## Task to complete
Exactly reproduce the lines from the line containing "(353, 264) = (341, 240): green" to the end of the data below, inclusive, and nothing else.

▬▬▬

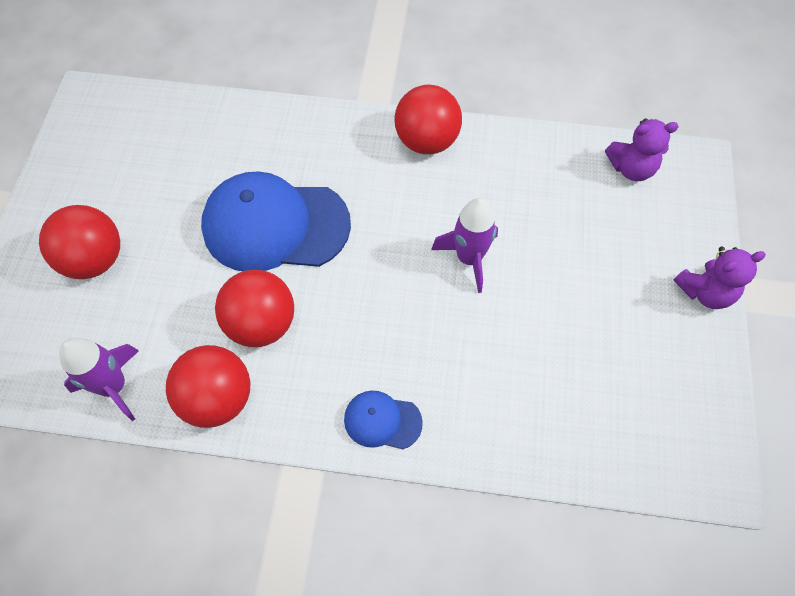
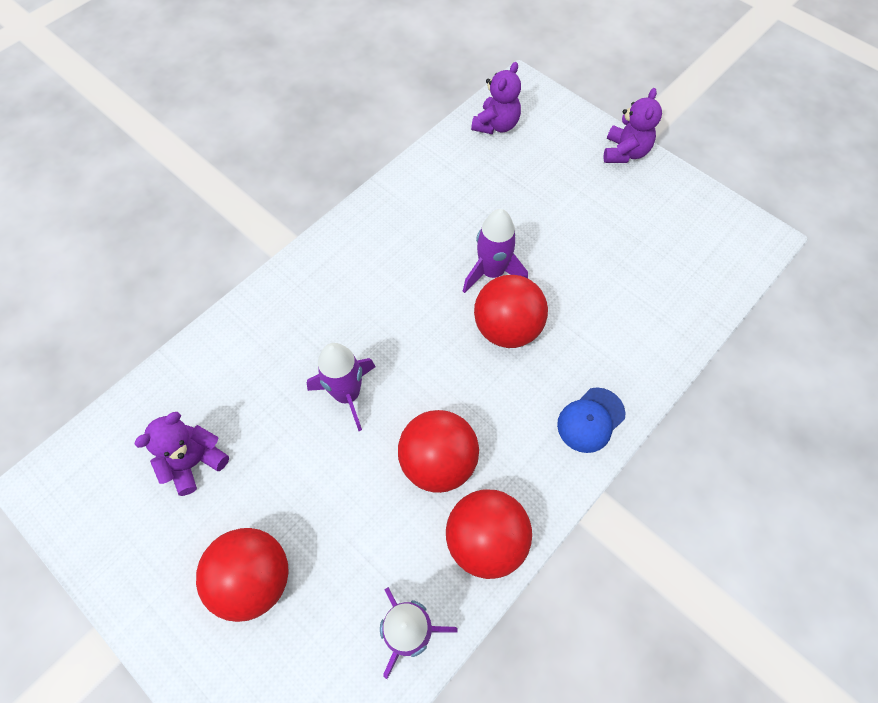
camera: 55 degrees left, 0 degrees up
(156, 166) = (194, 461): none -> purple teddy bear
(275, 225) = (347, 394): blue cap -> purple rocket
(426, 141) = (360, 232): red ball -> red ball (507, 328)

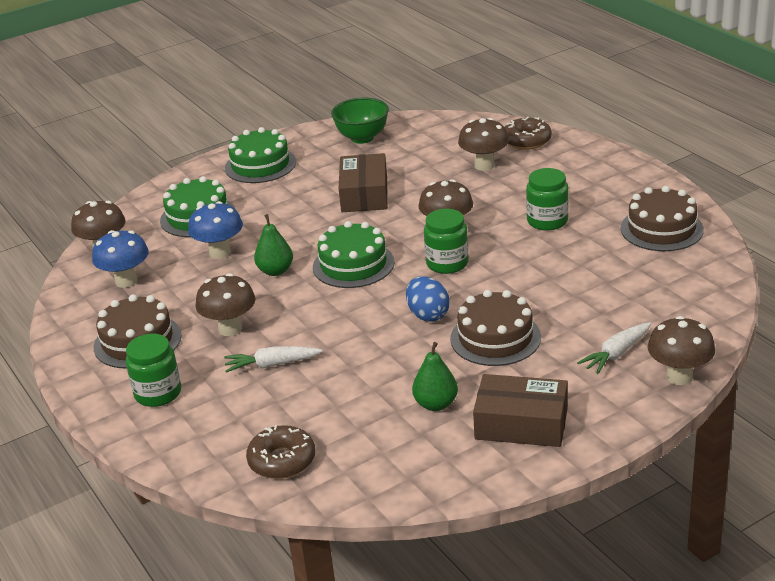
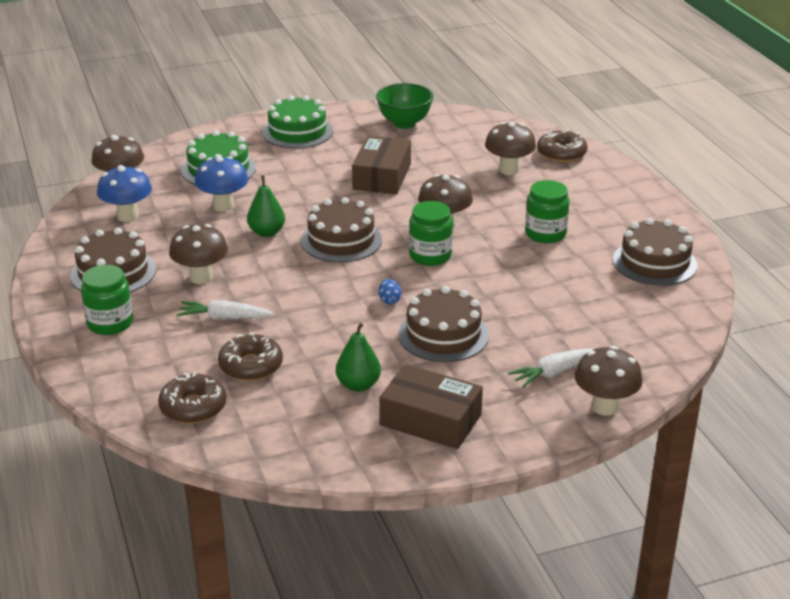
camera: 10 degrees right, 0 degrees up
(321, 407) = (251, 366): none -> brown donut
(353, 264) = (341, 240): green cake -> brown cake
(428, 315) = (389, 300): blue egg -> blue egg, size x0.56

▬▬▬

## Answer to this problem
(353, 264) = (341, 240): green cake -> brown cake
(428, 315) = (389, 300): blue egg -> blue egg, size x0.56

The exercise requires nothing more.